» **EXERCISE**
The pictures stay out. Please retype every line below exactly.

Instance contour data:

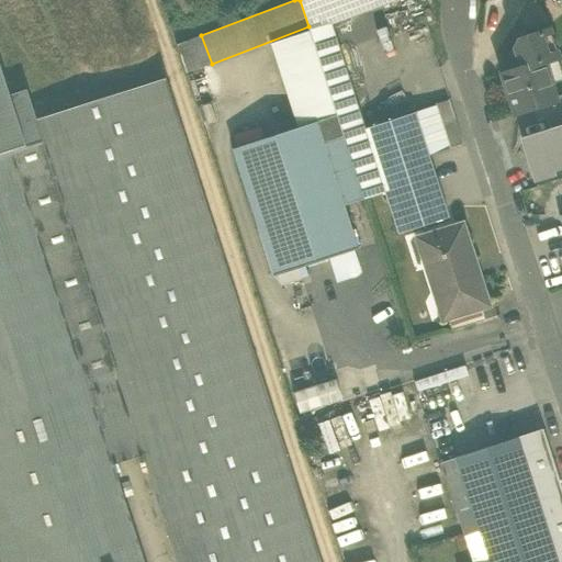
[(343,136),(344,136),(364,130),(332,25),(324,0),(300,0),(308,26),(310,32),(336,115),(343,136)]
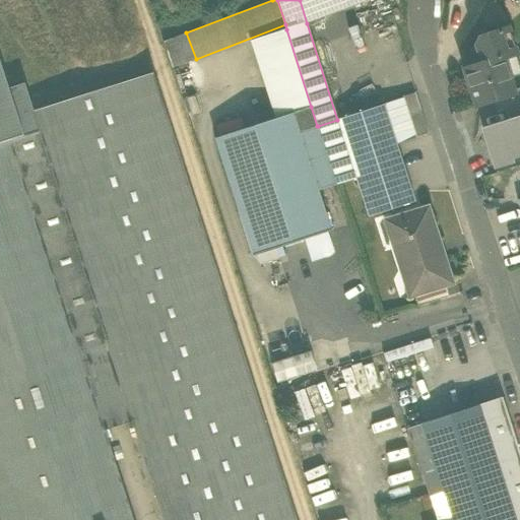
[(300,0),(307,23),(318,19),(318,18),(311,0),(300,0)]
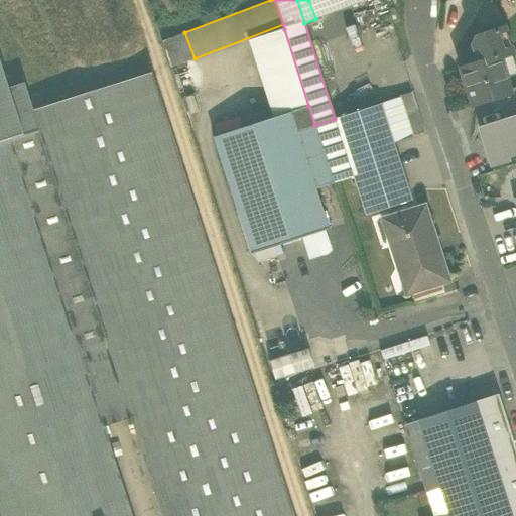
[(308,0),(315,18),(332,12),(327,0),(308,0)]
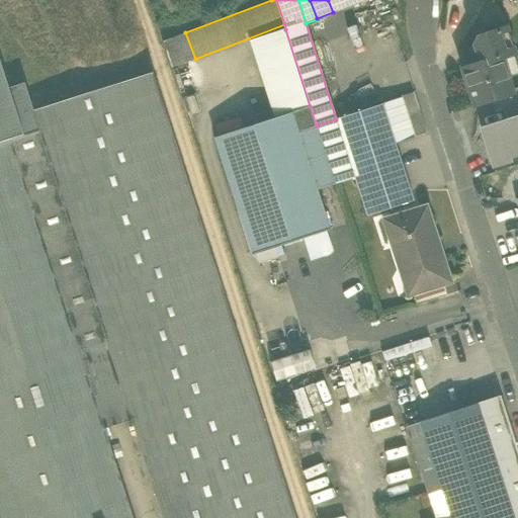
[(328,0),(333,12),(365,0),(328,0)]
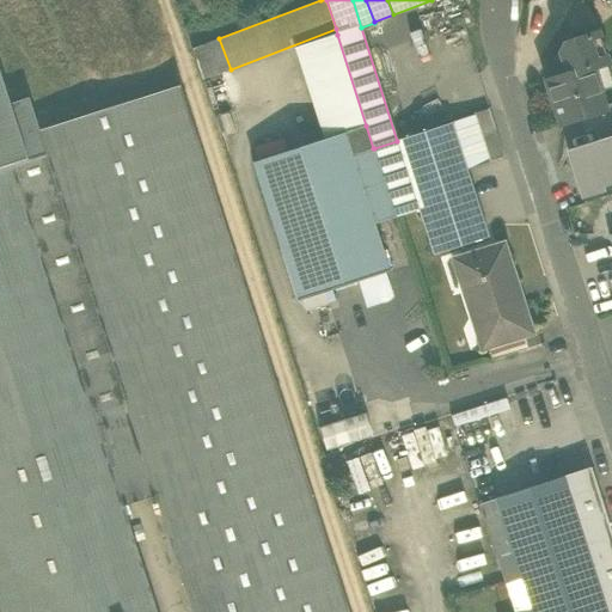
[(577,34),(579,38),(597,32),(595,28),(577,34)]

» **ANSWER SECTION**
[(343,136),(344,136),(364,130),(332,25),(324,0),(300,0),(308,26),(310,32),(336,115),(343,136)]
[(300,0),(307,23),(318,19),(318,18),(311,0),(300,0)]
[(308,0),(315,18),(332,12),(327,0),(308,0)]
[(328,0),(333,12),(365,0),(328,0)]
[(577,34),(579,38),(597,32),(595,28),(577,34)]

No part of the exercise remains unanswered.